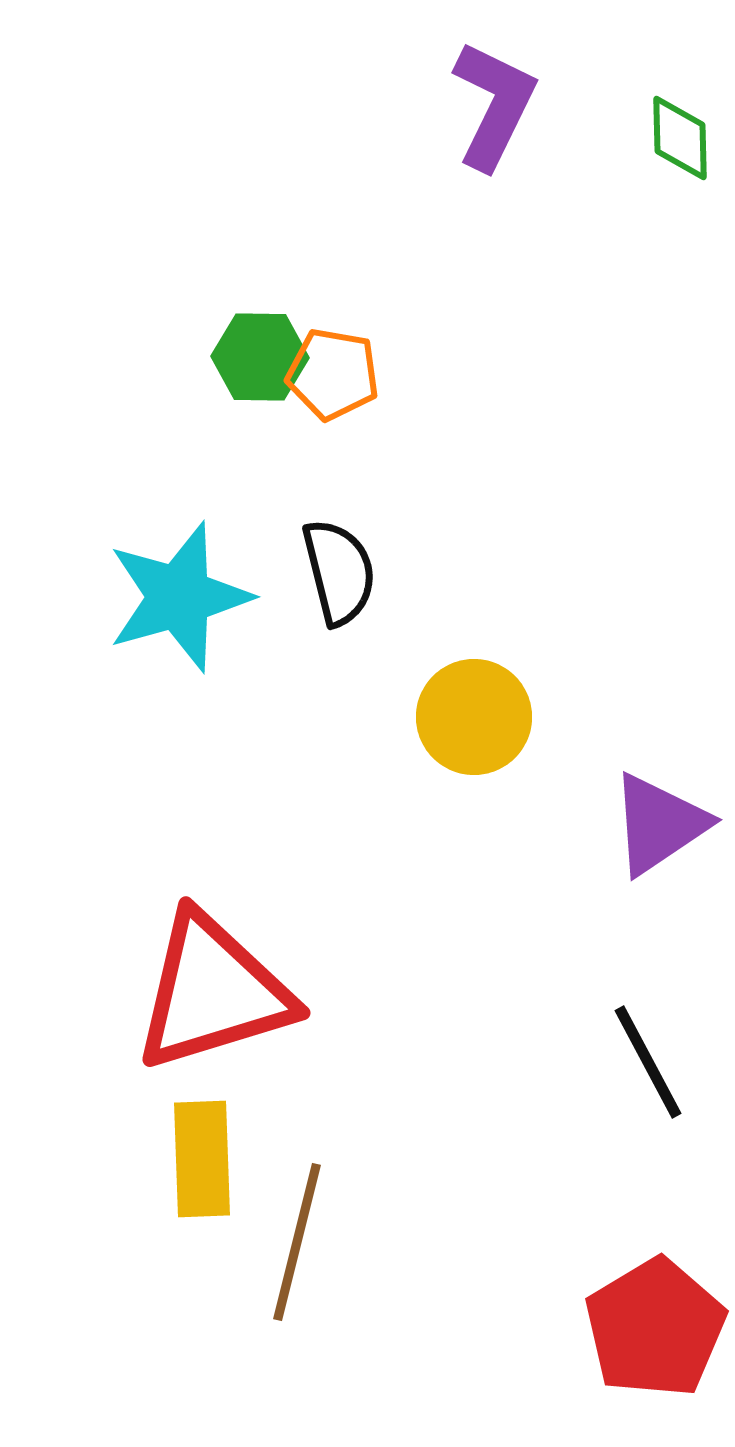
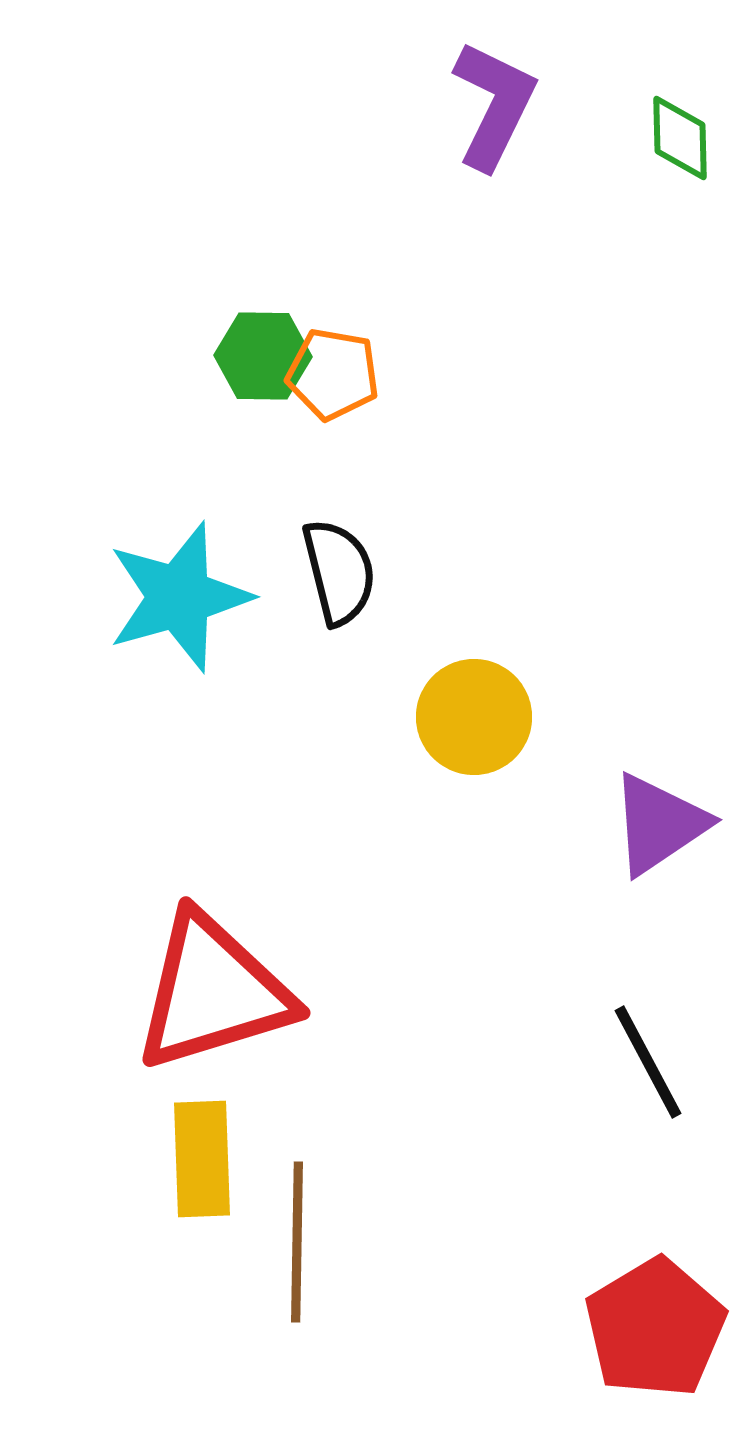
green hexagon: moved 3 px right, 1 px up
brown line: rotated 13 degrees counterclockwise
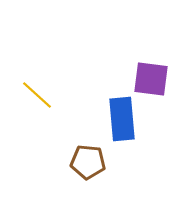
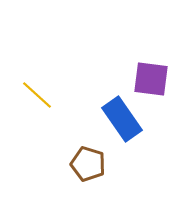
blue rectangle: rotated 30 degrees counterclockwise
brown pentagon: moved 2 px down; rotated 12 degrees clockwise
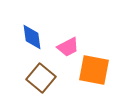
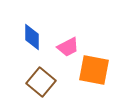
blue diamond: rotated 8 degrees clockwise
brown square: moved 4 px down
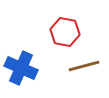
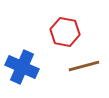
blue cross: moved 1 px right, 1 px up
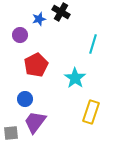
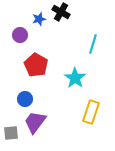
red pentagon: rotated 15 degrees counterclockwise
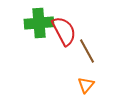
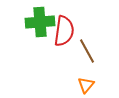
green cross: moved 1 px right, 1 px up
red semicircle: rotated 36 degrees clockwise
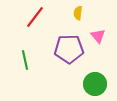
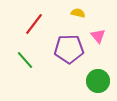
yellow semicircle: rotated 96 degrees clockwise
red line: moved 1 px left, 7 px down
green line: rotated 30 degrees counterclockwise
green circle: moved 3 px right, 3 px up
□ □ □ □ □ □ □
= What you need to do =
Look through the records and copy down every line that holds "counterclockwise".

= Solution to the exercise =
brown line: rotated 13 degrees counterclockwise
blue rectangle: rotated 30 degrees counterclockwise
red pentagon: rotated 15 degrees counterclockwise
green line: rotated 30 degrees counterclockwise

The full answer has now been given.